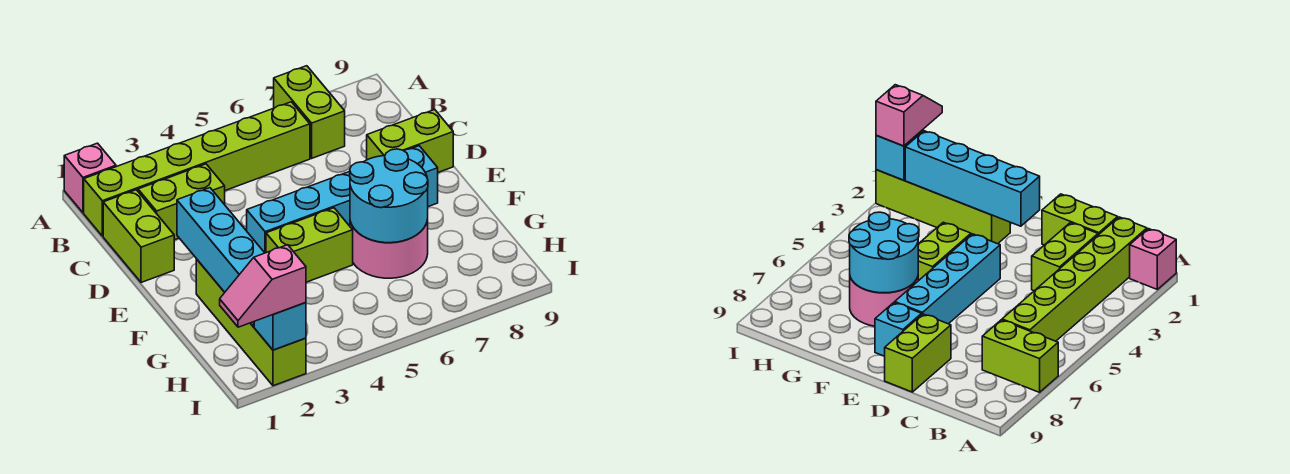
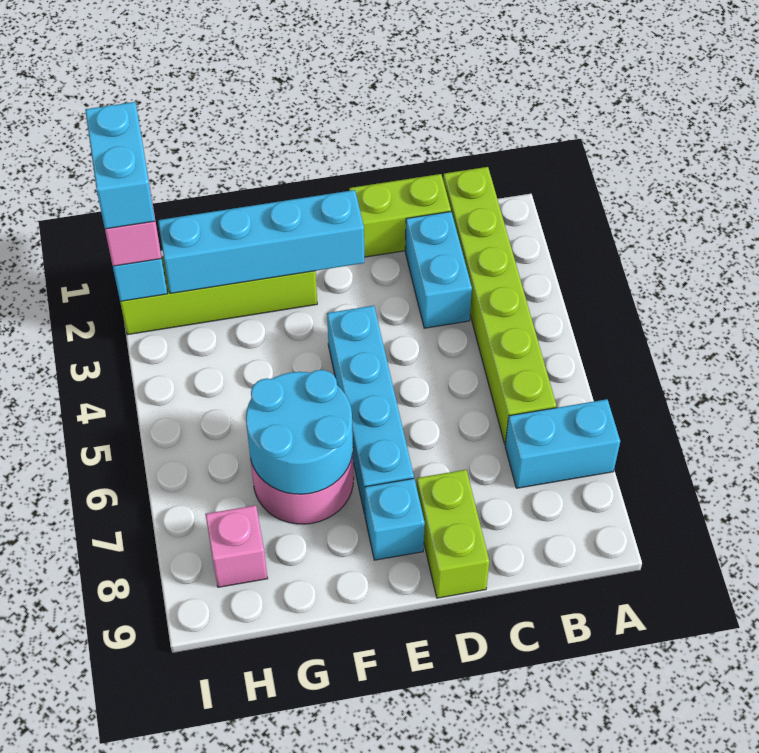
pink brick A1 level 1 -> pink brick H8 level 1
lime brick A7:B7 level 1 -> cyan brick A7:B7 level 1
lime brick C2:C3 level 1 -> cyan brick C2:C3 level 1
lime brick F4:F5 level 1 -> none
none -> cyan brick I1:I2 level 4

#####

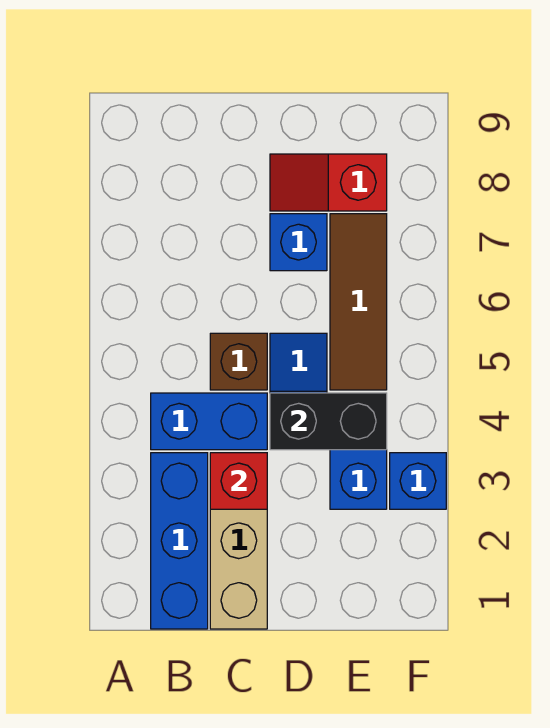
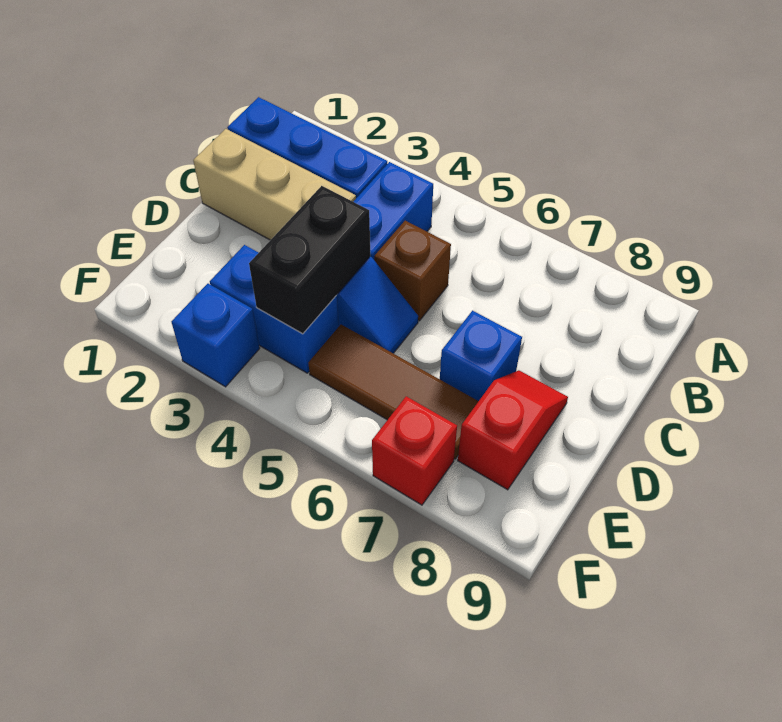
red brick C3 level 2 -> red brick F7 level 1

#####

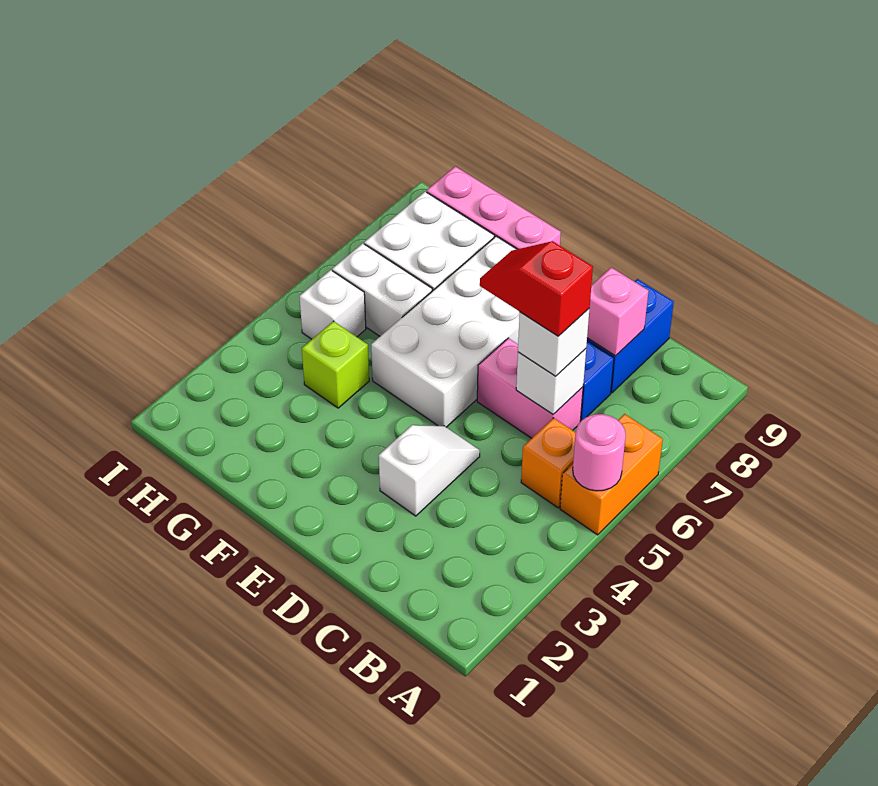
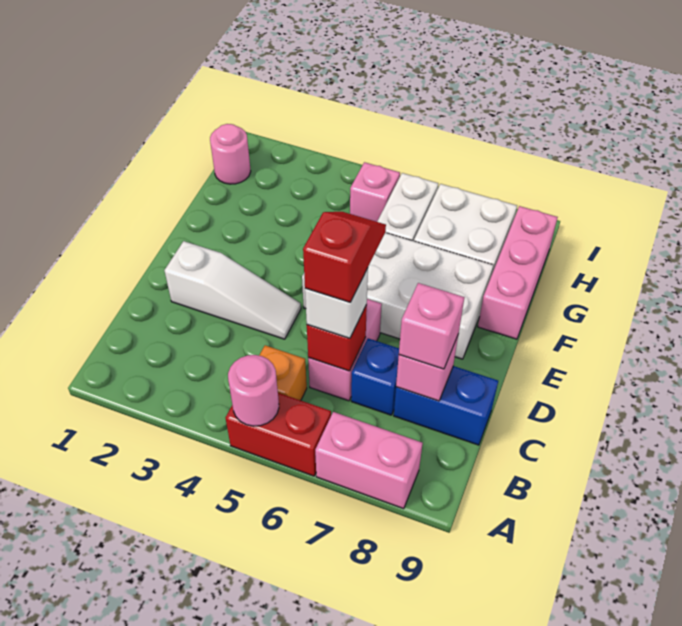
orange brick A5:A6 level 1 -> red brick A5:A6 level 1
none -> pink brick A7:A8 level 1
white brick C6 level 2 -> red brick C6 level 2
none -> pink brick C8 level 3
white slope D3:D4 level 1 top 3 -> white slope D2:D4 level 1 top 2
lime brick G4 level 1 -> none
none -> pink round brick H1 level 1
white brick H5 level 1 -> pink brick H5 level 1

#####

#### Work to complete:
Would you copy out exactly the lines above that start at the one containing "lime brick F4:F5 level 1 -> none" and end at the one containing "none -> cyan brick I1:I2 level 4", inclusive?

#### Response:
lime brick F4:F5 level 1 -> none
none -> cyan brick I1:I2 level 4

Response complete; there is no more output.